Task goal: Once the line with "J102 pin 1: NET9 -> GND" is found in the entries below, print it and each following line exactly, stopping after the line with "R109: 390k (GND, NET9) -> none"; print nothing else.

Input:
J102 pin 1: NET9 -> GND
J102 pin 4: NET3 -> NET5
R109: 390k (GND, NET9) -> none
* * *
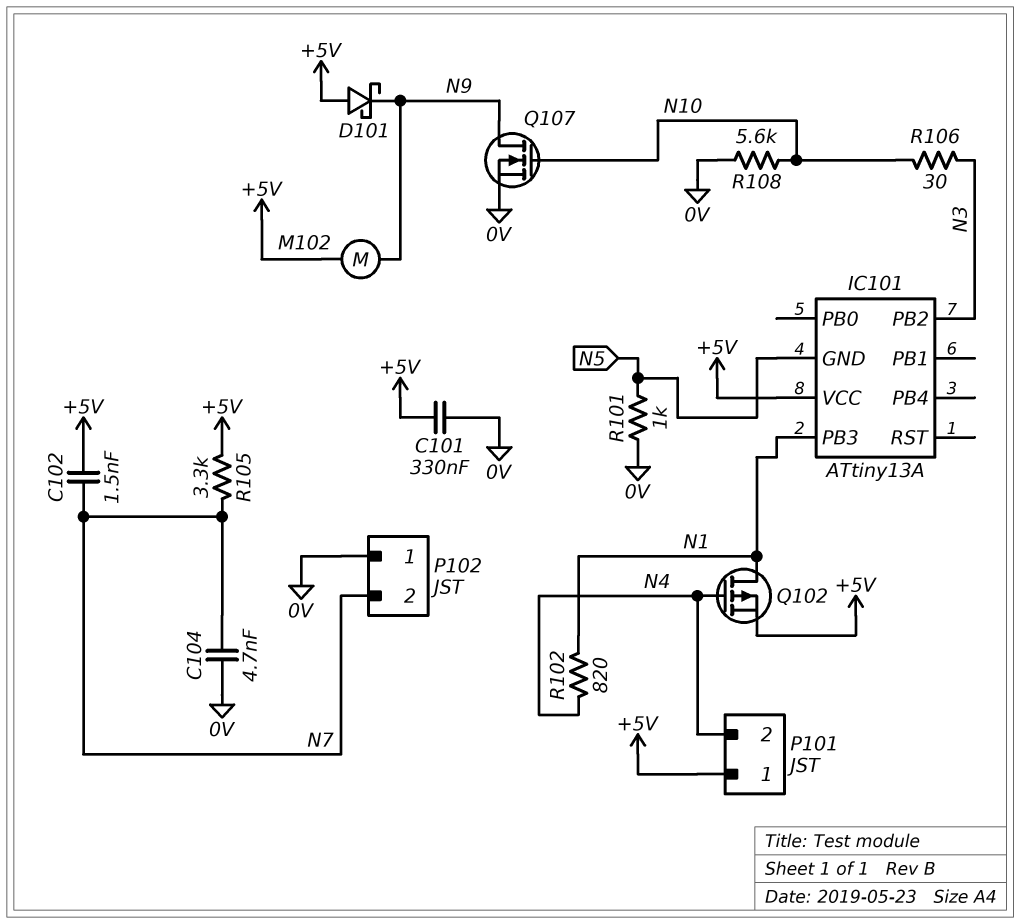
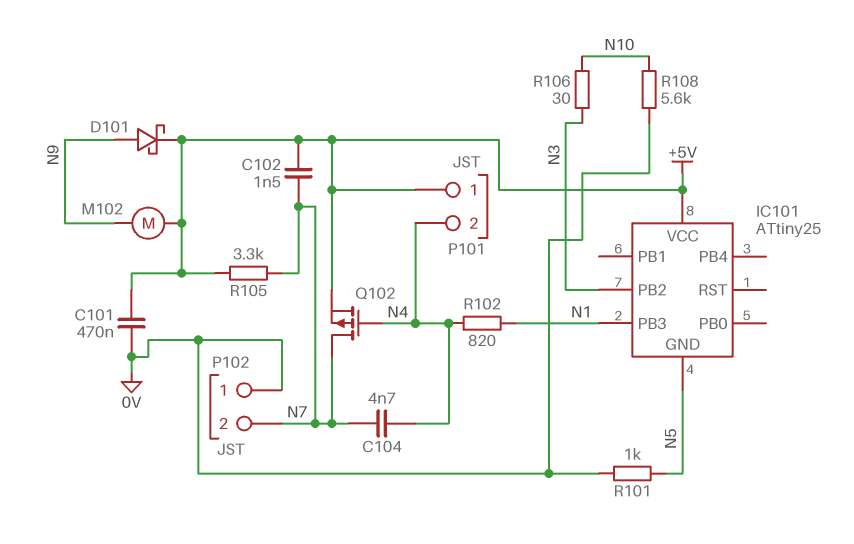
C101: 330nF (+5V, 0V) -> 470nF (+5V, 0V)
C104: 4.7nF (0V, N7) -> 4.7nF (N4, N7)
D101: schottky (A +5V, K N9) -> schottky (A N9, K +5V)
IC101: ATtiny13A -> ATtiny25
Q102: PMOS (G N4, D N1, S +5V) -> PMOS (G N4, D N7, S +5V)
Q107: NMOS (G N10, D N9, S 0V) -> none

Answer to this task:
J102 pin 1: NET9 -> GND
J102 pin 4: NET3 -> NET5
R109: 390k (GND, NET9) -> none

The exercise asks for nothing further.